* Data excerpt *
= Beginning of Section =
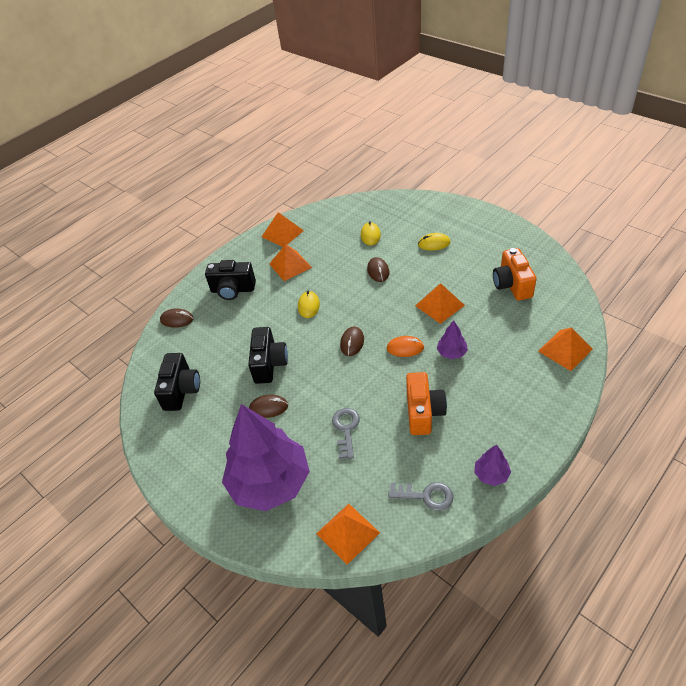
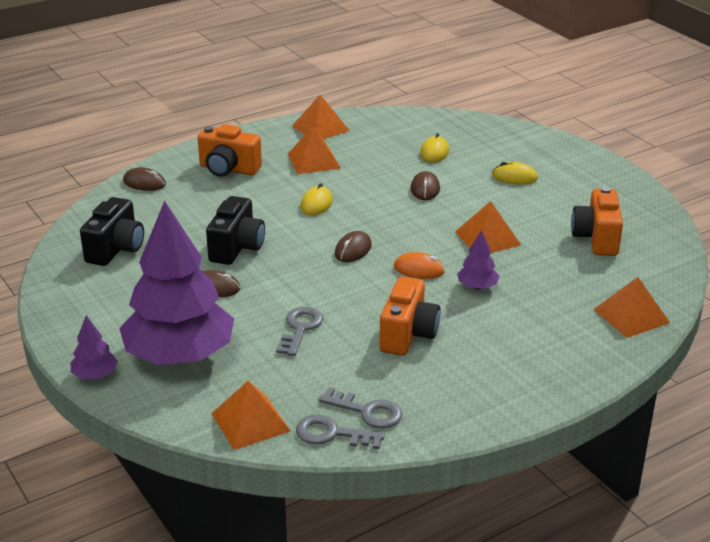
camera: 10 degrees right, 15 degrees down
(233, 290) = (228, 169): black camera -> orange camera
(410, 526) = (332, 434): none -> grey key
(491, 474) = (462, 411): purple tree -> purple tree (95, 375)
= End of Section =
* What is expected *
Before writing out the material above, please remove its pictures; everything else stays exact.

* Written response *
camera: 10 degrees right, 15 degrees down
(233, 290) = (228, 169): black camera -> orange camera
(410, 526) = (332, 434): none -> grey key
(491, 474) = (462, 411): purple tree -> purple tree (95, 375)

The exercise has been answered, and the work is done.